→ **Requirement**
Where the records below show a line containing "(900, 436) = (745, 504): brown marker -> none", start copying; end with the line containing "(536, 284) = (549, 416): grey", and copy it too.

→ **Given data**

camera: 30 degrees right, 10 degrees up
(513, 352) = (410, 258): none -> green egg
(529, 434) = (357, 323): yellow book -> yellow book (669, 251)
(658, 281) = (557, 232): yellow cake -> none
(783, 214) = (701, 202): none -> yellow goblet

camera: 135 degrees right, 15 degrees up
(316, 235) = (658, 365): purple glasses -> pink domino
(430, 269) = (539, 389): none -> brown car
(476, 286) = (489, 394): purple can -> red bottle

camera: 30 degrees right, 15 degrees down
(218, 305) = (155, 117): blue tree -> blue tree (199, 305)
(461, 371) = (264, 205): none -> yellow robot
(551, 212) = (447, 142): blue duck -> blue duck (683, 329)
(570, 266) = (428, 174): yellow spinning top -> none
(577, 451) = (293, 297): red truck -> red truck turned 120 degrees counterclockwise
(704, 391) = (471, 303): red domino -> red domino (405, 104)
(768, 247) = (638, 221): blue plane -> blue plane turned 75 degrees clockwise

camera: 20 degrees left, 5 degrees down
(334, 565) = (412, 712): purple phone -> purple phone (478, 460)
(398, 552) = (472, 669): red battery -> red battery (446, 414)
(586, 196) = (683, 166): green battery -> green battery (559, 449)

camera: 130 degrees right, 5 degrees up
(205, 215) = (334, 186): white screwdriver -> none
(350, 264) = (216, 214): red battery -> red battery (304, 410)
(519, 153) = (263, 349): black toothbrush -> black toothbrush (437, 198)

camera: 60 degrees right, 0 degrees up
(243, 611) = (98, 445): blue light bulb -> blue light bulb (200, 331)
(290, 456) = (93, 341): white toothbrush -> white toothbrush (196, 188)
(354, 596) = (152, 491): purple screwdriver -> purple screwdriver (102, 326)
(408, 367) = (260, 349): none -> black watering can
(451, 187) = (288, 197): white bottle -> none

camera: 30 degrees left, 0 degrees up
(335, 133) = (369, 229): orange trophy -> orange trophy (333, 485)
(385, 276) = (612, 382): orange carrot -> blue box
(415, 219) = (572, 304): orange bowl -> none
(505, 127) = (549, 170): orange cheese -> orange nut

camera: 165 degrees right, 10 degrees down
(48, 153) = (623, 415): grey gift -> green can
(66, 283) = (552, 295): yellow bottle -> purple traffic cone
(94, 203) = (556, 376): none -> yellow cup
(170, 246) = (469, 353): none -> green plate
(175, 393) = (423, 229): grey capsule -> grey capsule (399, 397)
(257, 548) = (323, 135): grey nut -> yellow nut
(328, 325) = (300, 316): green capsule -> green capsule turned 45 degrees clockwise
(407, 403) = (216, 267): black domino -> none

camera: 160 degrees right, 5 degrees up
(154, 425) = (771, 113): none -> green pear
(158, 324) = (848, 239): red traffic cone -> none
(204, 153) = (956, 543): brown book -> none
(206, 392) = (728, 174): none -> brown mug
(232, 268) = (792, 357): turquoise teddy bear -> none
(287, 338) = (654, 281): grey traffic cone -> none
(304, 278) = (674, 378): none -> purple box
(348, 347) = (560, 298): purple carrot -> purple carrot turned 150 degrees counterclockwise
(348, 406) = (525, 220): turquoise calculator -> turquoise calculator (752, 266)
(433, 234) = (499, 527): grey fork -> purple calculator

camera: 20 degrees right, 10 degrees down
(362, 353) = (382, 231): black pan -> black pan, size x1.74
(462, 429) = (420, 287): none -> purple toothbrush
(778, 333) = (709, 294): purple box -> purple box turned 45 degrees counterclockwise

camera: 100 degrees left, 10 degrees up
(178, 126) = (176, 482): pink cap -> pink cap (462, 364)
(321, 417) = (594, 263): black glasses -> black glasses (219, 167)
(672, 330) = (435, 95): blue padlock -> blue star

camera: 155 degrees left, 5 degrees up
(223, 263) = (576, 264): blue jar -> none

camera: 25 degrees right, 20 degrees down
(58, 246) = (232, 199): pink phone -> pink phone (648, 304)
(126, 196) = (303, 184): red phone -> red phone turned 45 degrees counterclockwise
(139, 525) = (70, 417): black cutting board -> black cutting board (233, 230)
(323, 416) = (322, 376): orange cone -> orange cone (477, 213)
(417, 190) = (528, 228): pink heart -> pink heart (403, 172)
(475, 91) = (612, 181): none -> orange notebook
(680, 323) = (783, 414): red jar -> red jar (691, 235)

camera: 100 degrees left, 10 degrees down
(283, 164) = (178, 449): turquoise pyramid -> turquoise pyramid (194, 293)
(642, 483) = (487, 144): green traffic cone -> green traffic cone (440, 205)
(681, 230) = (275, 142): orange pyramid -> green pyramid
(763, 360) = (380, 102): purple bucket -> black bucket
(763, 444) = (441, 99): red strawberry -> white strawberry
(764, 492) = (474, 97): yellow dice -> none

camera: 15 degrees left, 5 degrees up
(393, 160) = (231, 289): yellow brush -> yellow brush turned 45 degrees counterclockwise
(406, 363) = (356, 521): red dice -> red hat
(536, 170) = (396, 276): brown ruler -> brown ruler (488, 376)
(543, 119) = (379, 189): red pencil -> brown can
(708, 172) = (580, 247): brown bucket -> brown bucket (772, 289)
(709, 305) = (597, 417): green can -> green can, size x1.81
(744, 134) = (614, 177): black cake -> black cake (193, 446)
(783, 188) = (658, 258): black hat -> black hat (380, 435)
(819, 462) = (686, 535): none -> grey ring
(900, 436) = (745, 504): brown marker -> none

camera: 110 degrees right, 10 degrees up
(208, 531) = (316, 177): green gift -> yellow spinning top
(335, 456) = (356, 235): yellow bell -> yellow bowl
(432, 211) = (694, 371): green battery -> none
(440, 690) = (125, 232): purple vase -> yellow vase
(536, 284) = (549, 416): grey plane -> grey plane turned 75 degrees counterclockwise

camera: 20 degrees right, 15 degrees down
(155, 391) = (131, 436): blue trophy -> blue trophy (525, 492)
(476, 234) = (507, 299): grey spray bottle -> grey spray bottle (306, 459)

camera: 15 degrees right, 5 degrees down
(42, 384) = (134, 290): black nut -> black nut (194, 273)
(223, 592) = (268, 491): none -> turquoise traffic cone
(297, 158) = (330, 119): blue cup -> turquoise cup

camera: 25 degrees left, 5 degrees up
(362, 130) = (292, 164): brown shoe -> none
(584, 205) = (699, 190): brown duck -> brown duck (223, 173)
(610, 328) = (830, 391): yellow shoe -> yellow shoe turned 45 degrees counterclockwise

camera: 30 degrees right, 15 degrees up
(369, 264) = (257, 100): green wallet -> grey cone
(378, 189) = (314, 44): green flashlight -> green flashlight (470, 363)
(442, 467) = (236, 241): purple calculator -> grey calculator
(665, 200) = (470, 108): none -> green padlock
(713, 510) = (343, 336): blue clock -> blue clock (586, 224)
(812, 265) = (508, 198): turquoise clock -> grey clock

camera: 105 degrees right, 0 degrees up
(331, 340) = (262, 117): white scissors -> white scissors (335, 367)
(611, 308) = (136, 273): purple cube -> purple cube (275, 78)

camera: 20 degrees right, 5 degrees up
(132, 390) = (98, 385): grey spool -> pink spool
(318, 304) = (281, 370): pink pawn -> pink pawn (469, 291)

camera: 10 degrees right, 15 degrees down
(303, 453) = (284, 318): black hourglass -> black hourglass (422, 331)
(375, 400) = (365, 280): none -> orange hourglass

→ **Solved problem**
(900, 436) = (745, 504): brown marker -> none

camera: 110 degrees right, 10 degrees up
(208, 531) = (316, 177): green gift -> yellow spinning top
(335, 456) = (356, 235): yellow bell -> yellow bowl
(432, 211) = (694, 371): green battery -> none
(440, 690) = (125, 232): purple vase -> yellow vase
(536, 284) = (549, 416): grey plane -> grey plane turned 75 degrees counterclockwise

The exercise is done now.